# EXERCISE OBJECTIVE
Write out, from the entries below, exactly the lines that run between the lines holding "camera: 35 degrees right, 0 degrees up" and "(485, 312) = (675, 256): brown", inclusive, and stop there.

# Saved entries
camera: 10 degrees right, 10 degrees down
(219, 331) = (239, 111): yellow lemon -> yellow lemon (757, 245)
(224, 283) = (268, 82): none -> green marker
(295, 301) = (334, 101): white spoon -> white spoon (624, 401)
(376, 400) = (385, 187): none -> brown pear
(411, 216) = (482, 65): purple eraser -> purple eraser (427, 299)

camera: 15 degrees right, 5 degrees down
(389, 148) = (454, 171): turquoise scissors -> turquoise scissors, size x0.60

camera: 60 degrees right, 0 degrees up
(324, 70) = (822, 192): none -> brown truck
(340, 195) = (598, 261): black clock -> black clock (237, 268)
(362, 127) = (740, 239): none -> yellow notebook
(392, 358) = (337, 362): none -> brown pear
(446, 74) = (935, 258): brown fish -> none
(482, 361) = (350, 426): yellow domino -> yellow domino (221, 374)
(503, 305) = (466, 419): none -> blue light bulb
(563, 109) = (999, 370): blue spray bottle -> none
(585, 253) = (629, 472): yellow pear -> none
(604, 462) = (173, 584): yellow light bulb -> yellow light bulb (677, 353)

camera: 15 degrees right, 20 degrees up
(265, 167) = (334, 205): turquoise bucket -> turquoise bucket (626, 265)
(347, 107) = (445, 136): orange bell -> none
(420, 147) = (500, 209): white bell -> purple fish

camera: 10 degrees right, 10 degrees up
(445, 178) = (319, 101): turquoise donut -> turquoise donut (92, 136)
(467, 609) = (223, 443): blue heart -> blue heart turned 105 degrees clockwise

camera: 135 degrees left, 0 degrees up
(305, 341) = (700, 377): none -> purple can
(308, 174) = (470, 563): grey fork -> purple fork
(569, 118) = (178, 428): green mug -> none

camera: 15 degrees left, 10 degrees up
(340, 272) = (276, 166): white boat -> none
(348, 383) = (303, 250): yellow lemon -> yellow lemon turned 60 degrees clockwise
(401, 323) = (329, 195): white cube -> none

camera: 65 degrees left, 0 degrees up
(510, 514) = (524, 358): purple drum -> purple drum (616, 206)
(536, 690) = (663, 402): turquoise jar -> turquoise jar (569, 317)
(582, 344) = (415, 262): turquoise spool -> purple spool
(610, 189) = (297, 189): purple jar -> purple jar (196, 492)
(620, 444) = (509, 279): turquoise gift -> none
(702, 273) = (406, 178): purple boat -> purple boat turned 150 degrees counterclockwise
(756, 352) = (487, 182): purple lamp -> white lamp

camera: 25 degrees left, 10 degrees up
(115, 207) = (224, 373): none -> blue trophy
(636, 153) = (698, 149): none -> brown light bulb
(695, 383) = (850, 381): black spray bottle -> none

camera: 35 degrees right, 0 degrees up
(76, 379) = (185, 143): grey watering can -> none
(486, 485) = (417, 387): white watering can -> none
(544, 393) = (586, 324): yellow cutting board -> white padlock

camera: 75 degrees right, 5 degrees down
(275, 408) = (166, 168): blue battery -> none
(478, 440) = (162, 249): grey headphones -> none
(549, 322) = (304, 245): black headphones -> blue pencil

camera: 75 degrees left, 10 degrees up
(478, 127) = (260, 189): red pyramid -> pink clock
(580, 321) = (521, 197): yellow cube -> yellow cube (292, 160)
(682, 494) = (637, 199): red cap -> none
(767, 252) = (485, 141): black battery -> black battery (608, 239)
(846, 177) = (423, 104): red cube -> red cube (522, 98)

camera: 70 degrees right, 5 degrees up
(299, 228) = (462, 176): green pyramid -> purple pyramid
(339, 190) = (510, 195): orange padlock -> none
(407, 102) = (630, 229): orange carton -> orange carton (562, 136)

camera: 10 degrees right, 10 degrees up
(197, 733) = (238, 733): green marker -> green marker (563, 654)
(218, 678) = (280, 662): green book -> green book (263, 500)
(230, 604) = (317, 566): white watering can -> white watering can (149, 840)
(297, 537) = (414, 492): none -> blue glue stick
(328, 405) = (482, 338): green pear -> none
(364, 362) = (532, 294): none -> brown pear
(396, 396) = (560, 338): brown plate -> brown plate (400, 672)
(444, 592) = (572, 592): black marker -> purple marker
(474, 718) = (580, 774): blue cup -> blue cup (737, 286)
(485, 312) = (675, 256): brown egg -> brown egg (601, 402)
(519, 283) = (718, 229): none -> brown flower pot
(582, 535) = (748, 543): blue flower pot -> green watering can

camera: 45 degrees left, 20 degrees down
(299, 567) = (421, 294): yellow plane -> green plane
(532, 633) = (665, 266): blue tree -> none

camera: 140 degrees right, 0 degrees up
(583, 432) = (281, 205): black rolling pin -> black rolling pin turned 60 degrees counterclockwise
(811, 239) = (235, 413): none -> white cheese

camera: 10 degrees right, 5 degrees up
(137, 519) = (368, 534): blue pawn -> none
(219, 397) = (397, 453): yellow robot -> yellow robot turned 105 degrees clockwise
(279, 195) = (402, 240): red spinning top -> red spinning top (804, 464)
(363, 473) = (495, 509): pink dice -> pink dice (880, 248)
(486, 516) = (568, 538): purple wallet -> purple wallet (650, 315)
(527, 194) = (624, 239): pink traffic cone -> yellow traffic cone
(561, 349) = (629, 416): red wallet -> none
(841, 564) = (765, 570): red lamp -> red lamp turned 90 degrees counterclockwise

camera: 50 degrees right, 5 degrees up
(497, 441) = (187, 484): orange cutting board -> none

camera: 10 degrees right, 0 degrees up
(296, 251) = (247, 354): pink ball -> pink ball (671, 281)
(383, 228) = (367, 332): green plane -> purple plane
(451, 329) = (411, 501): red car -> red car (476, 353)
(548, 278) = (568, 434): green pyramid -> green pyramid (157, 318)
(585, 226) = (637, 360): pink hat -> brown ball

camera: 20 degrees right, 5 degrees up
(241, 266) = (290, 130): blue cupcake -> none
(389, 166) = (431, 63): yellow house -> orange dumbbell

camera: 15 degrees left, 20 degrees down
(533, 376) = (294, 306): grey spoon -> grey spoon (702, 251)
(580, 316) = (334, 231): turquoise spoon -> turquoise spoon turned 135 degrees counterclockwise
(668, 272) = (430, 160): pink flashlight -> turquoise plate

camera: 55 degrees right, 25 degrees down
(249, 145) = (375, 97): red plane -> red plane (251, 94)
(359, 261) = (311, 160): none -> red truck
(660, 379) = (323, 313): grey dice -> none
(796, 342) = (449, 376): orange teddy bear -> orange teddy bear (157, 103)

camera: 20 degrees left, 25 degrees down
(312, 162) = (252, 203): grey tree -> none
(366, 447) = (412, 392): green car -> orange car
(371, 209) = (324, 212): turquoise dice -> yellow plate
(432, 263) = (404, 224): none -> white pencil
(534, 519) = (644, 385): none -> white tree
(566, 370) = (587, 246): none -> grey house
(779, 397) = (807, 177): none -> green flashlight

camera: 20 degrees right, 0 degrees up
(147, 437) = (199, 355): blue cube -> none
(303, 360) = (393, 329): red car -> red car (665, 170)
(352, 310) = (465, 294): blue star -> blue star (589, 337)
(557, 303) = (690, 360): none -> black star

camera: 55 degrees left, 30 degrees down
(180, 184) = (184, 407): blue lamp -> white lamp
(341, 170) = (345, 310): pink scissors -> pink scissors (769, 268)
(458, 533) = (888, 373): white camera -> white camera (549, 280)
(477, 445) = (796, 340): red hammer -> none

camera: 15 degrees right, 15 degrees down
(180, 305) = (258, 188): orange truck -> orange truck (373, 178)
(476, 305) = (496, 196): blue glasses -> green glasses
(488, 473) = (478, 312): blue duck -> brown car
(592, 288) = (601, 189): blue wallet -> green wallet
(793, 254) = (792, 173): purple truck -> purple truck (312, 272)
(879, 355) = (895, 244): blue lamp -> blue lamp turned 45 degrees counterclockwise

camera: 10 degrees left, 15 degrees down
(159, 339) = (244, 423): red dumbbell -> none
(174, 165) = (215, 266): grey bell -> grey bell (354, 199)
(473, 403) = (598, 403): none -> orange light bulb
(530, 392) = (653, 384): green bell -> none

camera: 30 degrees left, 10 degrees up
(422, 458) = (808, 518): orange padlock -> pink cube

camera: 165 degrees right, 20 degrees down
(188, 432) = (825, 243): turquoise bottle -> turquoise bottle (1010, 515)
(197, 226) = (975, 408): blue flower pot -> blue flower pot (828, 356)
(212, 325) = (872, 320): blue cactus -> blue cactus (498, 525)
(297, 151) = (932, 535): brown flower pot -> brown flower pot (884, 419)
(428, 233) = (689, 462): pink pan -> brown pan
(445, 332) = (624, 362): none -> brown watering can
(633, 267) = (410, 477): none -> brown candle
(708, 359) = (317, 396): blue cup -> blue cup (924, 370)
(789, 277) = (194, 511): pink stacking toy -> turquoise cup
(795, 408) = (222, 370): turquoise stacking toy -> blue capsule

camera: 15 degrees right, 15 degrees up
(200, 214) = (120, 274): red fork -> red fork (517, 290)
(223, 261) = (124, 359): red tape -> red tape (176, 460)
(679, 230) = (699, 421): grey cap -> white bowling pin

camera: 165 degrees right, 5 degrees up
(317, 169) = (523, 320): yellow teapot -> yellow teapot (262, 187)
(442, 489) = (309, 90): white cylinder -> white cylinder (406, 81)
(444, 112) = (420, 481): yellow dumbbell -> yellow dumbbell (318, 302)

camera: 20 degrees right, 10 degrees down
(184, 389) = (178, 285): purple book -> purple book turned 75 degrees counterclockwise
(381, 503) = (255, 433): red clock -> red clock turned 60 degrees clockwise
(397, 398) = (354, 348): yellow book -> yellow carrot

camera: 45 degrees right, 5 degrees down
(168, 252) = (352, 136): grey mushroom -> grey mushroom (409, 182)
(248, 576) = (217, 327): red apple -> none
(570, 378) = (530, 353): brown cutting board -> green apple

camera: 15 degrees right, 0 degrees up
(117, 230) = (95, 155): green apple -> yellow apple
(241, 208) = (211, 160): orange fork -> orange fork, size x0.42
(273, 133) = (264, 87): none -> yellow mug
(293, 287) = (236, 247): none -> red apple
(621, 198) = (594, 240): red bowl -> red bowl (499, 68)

# ANSWER BELOW
camera: 35 degrees right, 0 degrees up
(76, 379) = (185, 143): grey watering can -> none
(486, 485) = (417, 387): white watering can -> none
(544, 393) = (586, 324): yellow cutting board -> white padlock

camera: 75 degrees right, 5 degrees down
(275, 408) = (166, 168): blue battery -> none
(478, 440) = (162, 249): grey headphones -> none
(549, 322) = (304, 245): black headphones -> blue pencil

camera: 75 degrees left, 10 degrees up
(478, 127) = (260, 189): red pyramid -> pink clock
(580, 321) = (521, 197): yellow cube -> yellow cube (292, 160)
(682, 494) = (637, 199): red cap -> none
(767, 252) = (485, 141): black battery -> black battery (608, 239)
(846, 177) = (423, 104): red cube -> red cube (522, 98)

camera: 70 degrees right, 5 degrees up
(299, 228) = (462, 176): green pyramid -> purple pyramid
(339, 190) = (510, 195): orange padlock -> none
(407, 102) = (630, 229): orange carton -> orange carton (562, 136)

camera: 10 degrees right, 10 degrees up
(197, 733) = (238, 733): green marker -> green marker (563, 654)
(218, 678) = (280, 662): green book -> green book (263, 500)
(230, 604) = (317, 566): white watering can -> white watering can (149, 840)
(297, 537) = (414, 492): none -> blue glue stick
(328, 405) = (482, 338): green pear -> none
(364, 362) = (532, 294): none -> brown pear
(396, 396) = (560, 338): brown plate -> brown plate (400, 672)
(444, 592) = (572, 592): black marker -> purple marker
(474, 718) = (580, 774): blue cup -> blue cup (737, 286)
(485, 312) = (675, 256): brown egg -> brown egg (601, 402)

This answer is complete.